* Task statement: Below are some entries. Work out how many of their lines hold the word "image", and write that number alone.

-----

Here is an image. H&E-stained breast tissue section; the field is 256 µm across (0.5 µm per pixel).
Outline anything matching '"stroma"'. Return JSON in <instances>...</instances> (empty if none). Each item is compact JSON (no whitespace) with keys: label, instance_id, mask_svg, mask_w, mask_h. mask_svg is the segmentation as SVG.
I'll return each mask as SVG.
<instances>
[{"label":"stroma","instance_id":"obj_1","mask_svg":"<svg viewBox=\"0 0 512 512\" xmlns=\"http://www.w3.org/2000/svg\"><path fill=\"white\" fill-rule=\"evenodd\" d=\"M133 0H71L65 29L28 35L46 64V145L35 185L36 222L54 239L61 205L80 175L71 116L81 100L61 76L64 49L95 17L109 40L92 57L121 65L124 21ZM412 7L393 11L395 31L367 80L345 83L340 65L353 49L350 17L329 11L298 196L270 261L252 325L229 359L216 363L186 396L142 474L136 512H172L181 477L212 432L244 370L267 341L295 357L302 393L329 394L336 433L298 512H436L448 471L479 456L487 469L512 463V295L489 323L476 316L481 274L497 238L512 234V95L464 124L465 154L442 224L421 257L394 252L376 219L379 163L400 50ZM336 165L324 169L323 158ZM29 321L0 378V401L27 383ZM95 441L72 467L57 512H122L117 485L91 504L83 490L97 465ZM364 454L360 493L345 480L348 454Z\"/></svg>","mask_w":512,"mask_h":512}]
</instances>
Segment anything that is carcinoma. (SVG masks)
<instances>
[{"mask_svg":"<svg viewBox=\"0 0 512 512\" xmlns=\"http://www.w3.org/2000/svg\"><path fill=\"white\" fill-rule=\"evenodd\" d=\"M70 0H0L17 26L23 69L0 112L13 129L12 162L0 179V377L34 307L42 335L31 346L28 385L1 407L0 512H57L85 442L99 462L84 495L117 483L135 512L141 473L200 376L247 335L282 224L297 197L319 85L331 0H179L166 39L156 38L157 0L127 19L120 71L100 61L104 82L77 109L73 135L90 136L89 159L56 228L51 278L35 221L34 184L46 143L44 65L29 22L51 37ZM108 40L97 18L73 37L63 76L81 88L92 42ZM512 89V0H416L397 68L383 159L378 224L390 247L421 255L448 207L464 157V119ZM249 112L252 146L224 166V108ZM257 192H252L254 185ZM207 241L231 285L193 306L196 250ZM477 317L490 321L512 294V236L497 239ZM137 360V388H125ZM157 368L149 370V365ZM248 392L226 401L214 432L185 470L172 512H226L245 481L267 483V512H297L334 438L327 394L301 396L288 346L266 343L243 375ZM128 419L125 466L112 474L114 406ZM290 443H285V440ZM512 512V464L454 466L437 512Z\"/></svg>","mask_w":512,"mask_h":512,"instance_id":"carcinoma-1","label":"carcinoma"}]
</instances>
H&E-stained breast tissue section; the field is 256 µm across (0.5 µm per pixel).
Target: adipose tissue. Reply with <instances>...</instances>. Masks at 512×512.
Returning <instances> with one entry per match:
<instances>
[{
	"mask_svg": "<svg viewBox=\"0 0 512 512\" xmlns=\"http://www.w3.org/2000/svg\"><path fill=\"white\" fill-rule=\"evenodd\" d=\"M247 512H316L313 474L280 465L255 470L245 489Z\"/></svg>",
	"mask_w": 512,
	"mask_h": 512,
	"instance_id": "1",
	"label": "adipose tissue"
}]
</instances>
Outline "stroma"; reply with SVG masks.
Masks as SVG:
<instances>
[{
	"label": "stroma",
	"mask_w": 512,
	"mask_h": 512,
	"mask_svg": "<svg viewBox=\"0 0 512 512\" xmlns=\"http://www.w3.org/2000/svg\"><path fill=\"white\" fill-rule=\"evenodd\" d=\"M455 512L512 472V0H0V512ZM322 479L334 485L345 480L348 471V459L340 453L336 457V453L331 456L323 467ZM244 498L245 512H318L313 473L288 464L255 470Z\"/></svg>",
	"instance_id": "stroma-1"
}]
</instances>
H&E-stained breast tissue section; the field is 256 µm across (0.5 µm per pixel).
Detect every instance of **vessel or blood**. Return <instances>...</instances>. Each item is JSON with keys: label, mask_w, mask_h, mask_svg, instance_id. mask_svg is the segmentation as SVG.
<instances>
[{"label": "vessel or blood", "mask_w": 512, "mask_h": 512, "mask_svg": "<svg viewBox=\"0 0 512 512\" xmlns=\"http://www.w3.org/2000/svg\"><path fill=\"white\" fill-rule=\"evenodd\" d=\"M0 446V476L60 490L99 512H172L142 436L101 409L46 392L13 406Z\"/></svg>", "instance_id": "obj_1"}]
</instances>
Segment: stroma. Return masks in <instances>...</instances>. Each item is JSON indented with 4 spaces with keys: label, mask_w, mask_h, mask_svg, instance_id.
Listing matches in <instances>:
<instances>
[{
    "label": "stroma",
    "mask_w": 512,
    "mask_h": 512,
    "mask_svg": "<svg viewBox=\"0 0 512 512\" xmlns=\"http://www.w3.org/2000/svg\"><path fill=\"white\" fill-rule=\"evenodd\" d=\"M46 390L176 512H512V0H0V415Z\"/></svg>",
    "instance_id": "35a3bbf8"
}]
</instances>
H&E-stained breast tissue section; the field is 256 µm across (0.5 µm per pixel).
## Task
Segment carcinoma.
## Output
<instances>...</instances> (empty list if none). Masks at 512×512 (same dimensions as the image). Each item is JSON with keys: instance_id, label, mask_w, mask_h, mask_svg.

-----

* Response to this task: 2